▶ [Assignment]: Set down each of the records below exactly as it reads. No pictures go into the copy.

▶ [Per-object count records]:
────────────────

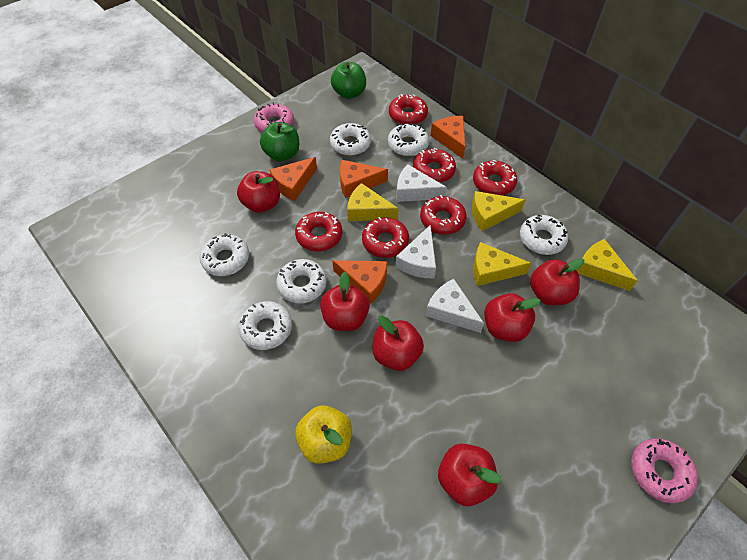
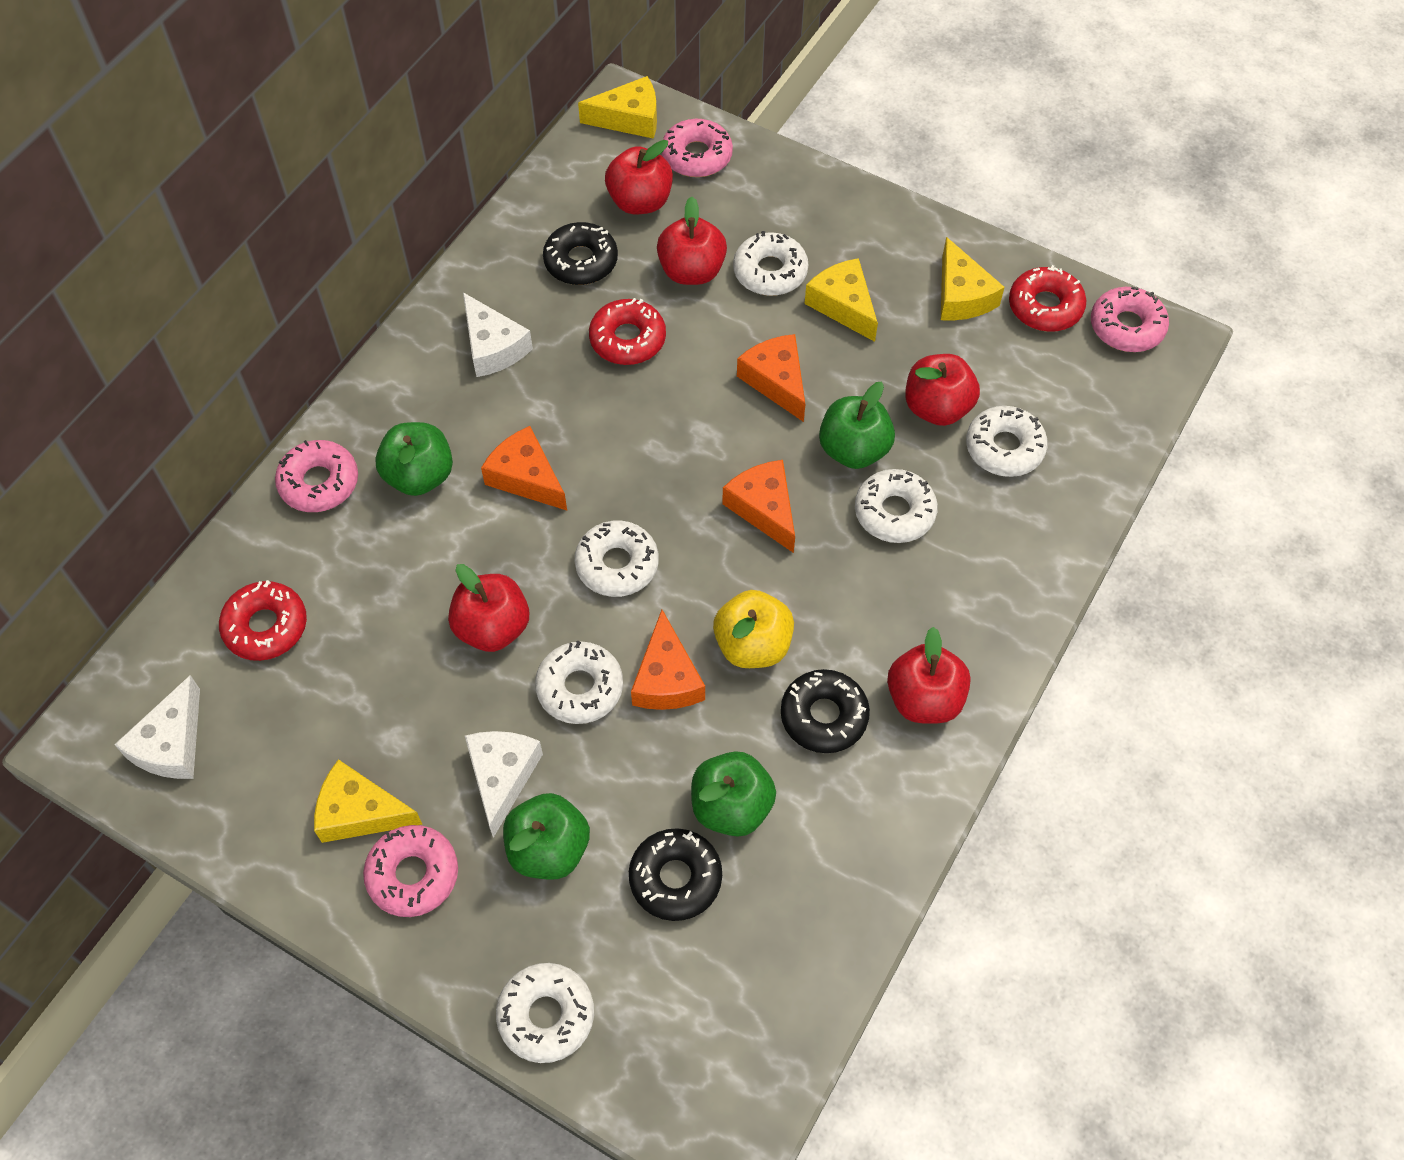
black donut: none = 0 -> [543,222,618,285] [629,828,722,921] [781,669,870,753] = 3
green apple: [260,122,299,161] [331,62,366,99] = 2 -> [375,422,453,496] [503,793,590,880] [691,751,776,837] [819,382,895,469] = 4
pink donut: [254,102,294,133] [631,439,698,503] = 2 -> [275,440,358,512] [363,825,458,917] [662,119,733,177] [1091,287,1169,352] = 4
red apple: [237,171,280,213] [320,272,370,331] [373,315,424,371] [438,444,502,506] [484,293,541,342] [530,258,584,305] = 6 -> [448,564,529,652] [605,140,673,214] [657,197,727,285] [887,627,971,724] [905,354,980,426] = 5
red donut: [295,212,342,251] [362,217,409,258] [389,94,428,124] [413,148,456,183] [420,195,467,235] [473,160,517,195] = 6 -> [219,580,307,661] [589,298,666,365] [1009,265,1087,332] = 3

────────────────

▶ [Solution for this problem]:
black donut: none = 0 -> [543,222,618,285] [629,828,722,921] [781,669,870,753] = 3
green apple: [260,122,299,161] [331,62,366,99] = 2 -> [375,422,453,496] [503,793,590,880] [691,751,776,837] [819,382,895,469] = 4
pink donut: [254,102,294,133] [631,439,698,503] = 2 -> [275,440,358,512] [363,825,458,917] [662,119,733,177] [1091,287,1169,352] = 4
red apple: [237,171,280,213] [320,272,370,331] [373,315,424,371] [438,444,502,506] [484,293,541,342] [530,258,584,305] = 6 -> [448,564,529,652] [605,140,673,214] [657,197,727,285] [887,627,971,724] [905,354,980,426] = 5
red donut: [295,212,342,251] [362,217,409,258] [389,94,428,124] [413,148,456,183] [420,195,467,235] [473,160,517,195] = 6 -> [219,580,307,661] [589,298,666,365] [1009,265,1087,332] = 3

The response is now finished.